*Supplied records*.
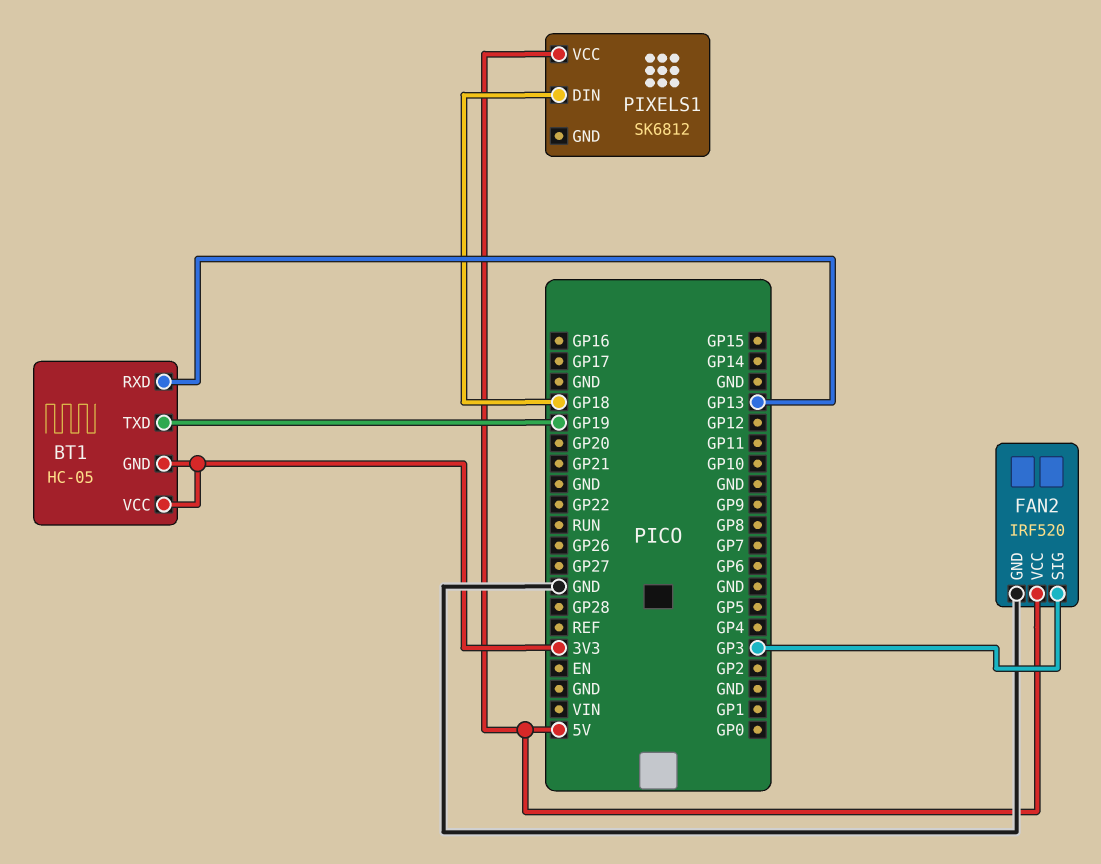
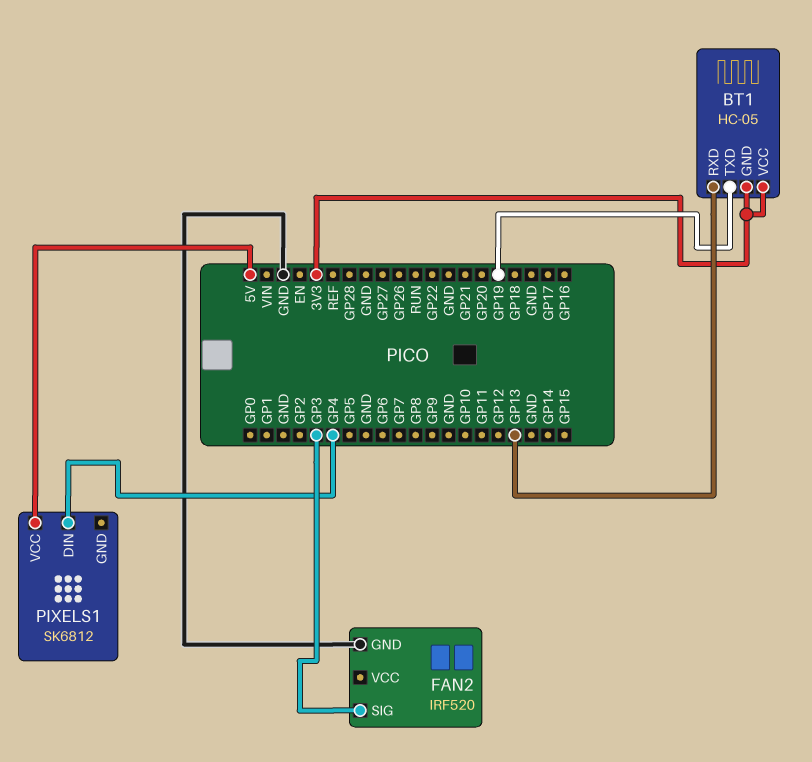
FAN2 pin VCC: 5V -> none
PIXELS1 pin DIN: GP18 -> GP4

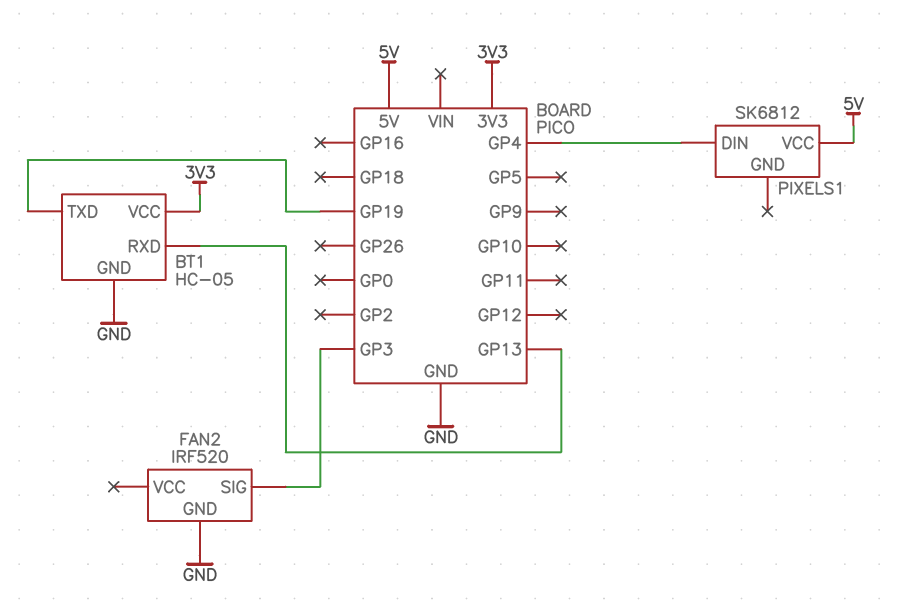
BT1 pin GND: 3V3 -> GND

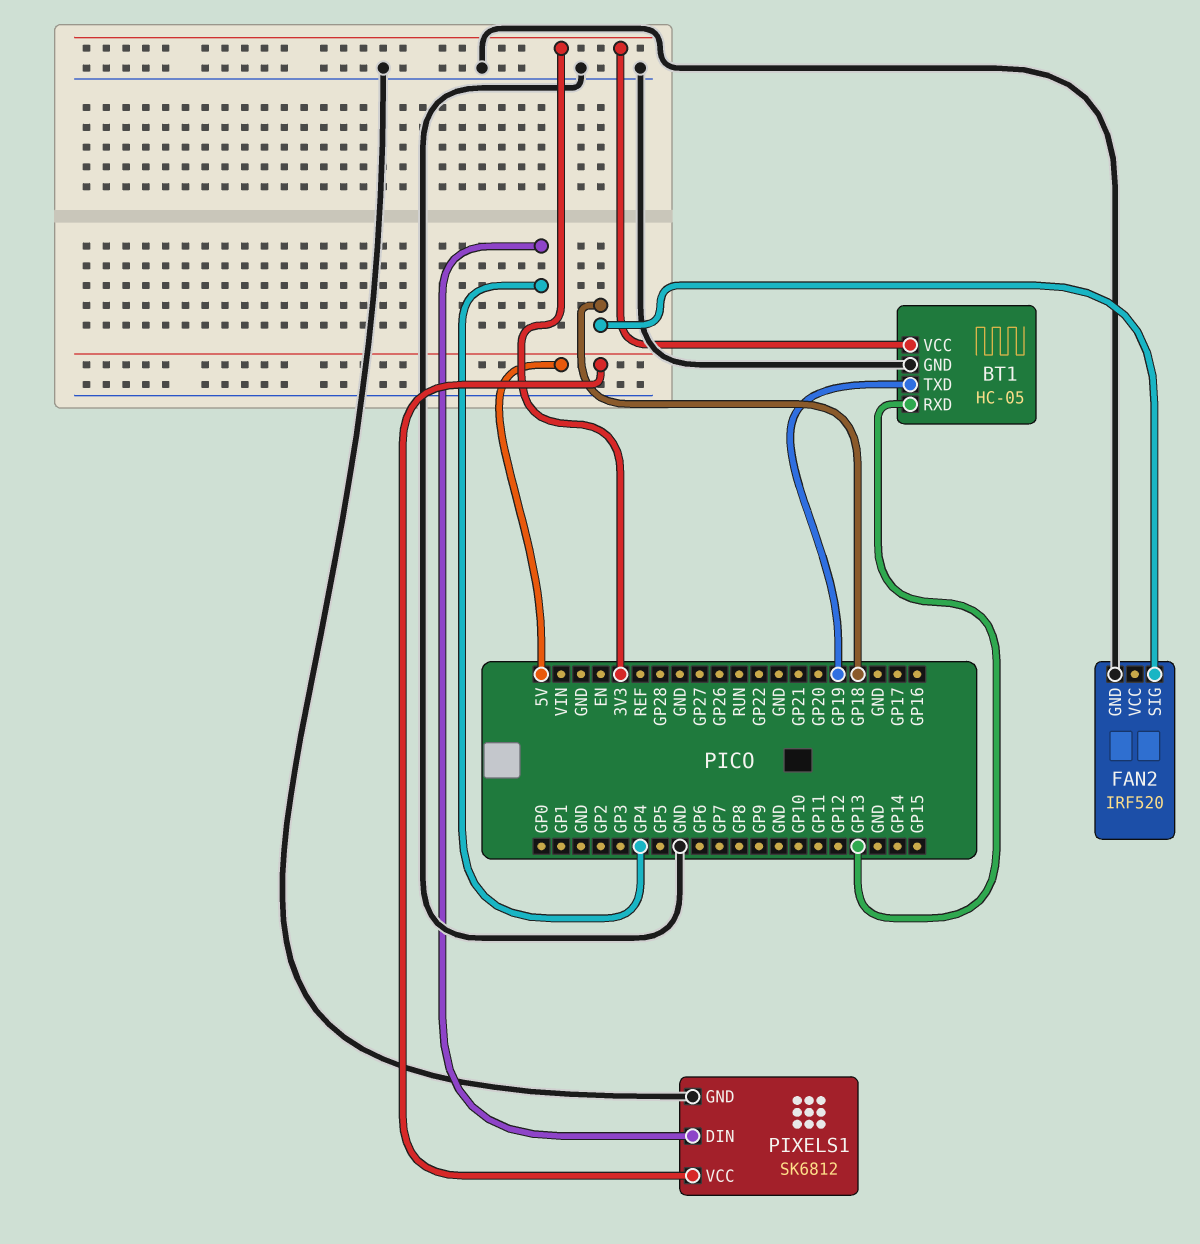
FAN2 pin SIG: GP3 -> GP18
PIXELS1 pin GND: none -> GND

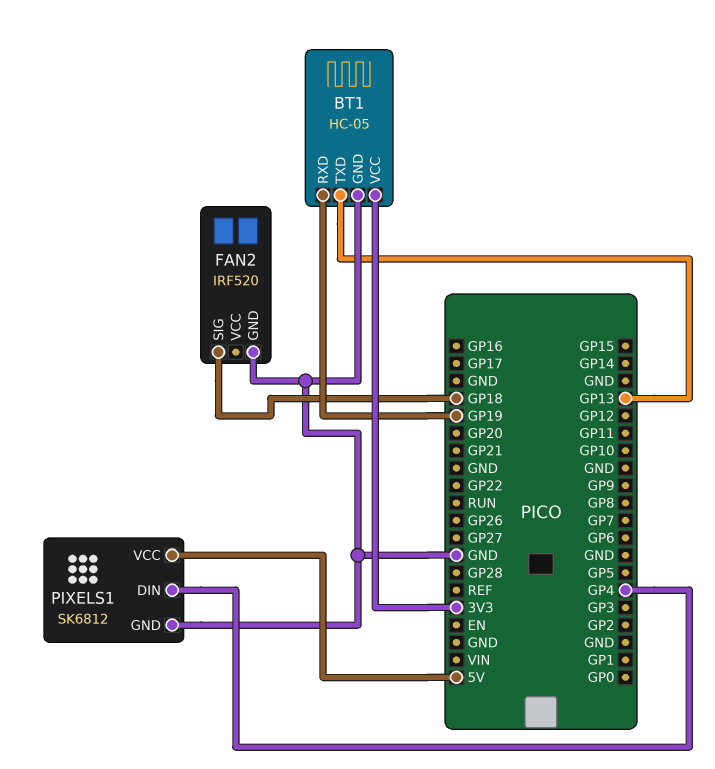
BT1 pin RXD: GP13 -> GP19
BT1 pin TXD: GP19 -> GP13

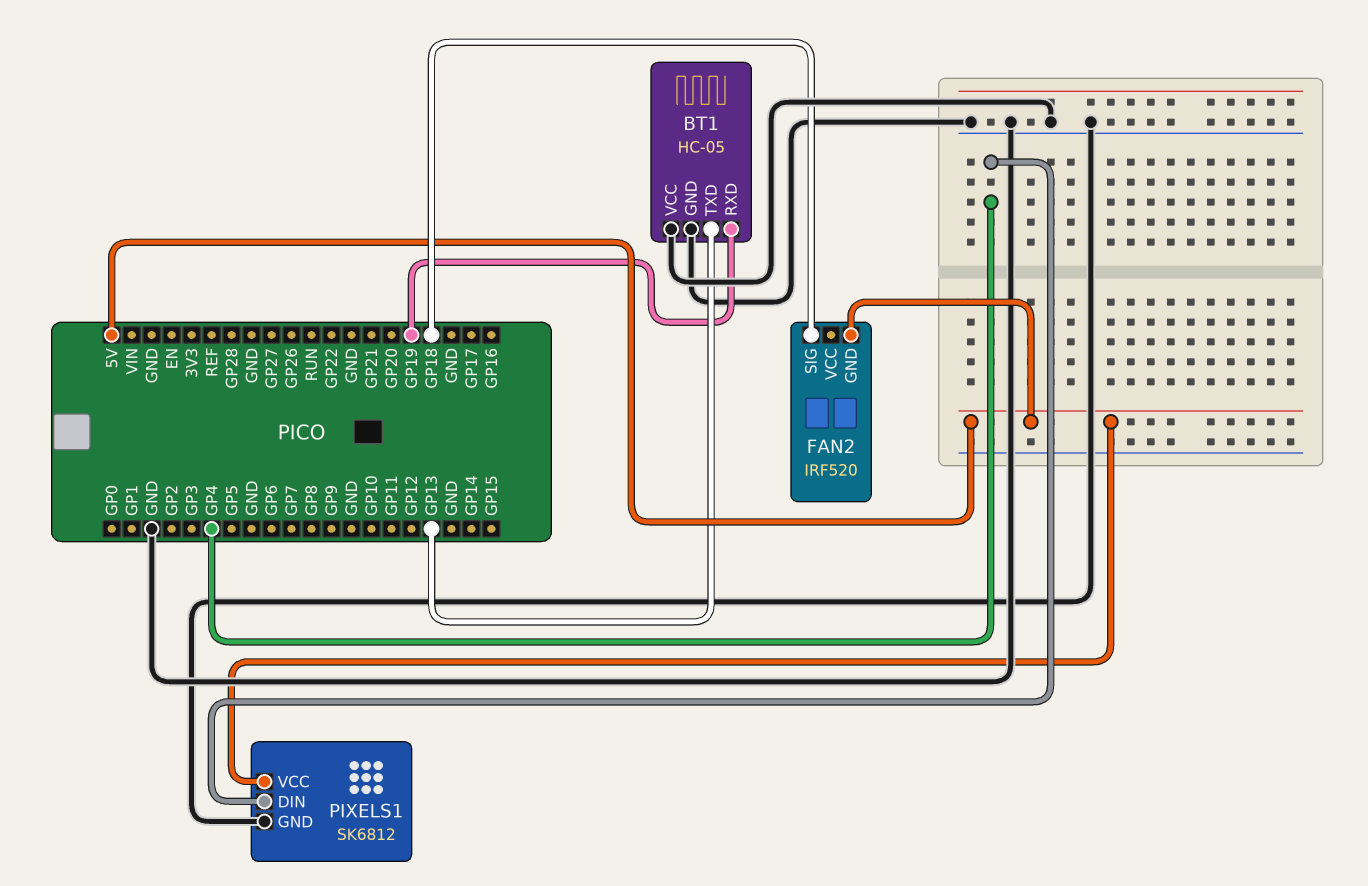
BT1 pin VCC: 3V3 -> GND
FAN2 pin GND: GND -> 5V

*Task details*. Say how many lines of the entries above include the string "none", giving the number and nothing else.

*Finished exercise*. 2